■ AIM OF THE TASK
Reproduce the data below exactly. Skip the pictures.
----- RECORDED INFORMATION
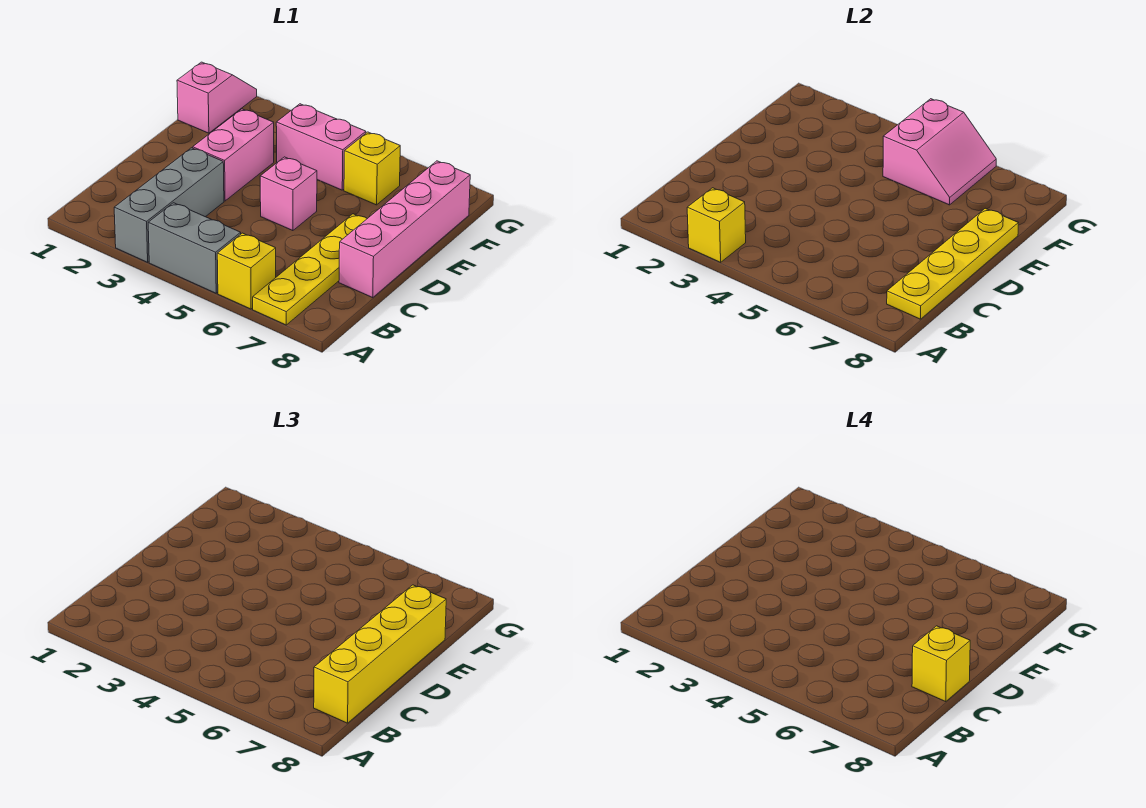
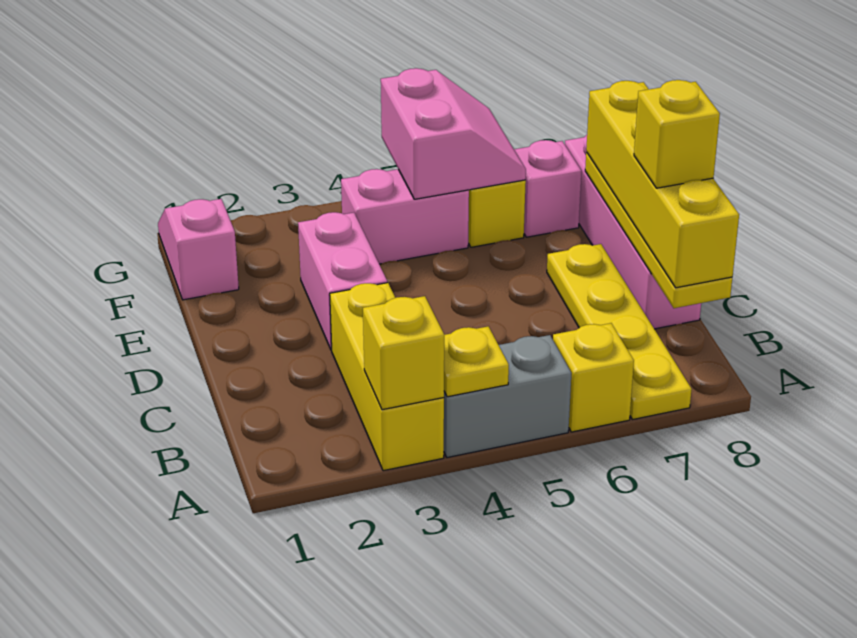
grey brick A3:C3 level 1 -> yellow brick A3:C3 level 1
none -> yellow plate A4 level 2
pink brick D5 level 1 -> pink brick F7 level 1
----------
■ SOLUTION TO THIS TASK
grey brick A3:C3 level 1 -> yellow brick A3:C3 level 1
none -> yellow plate A4 level 2
pink brick D5 level 1 -> pink brick F7 level 1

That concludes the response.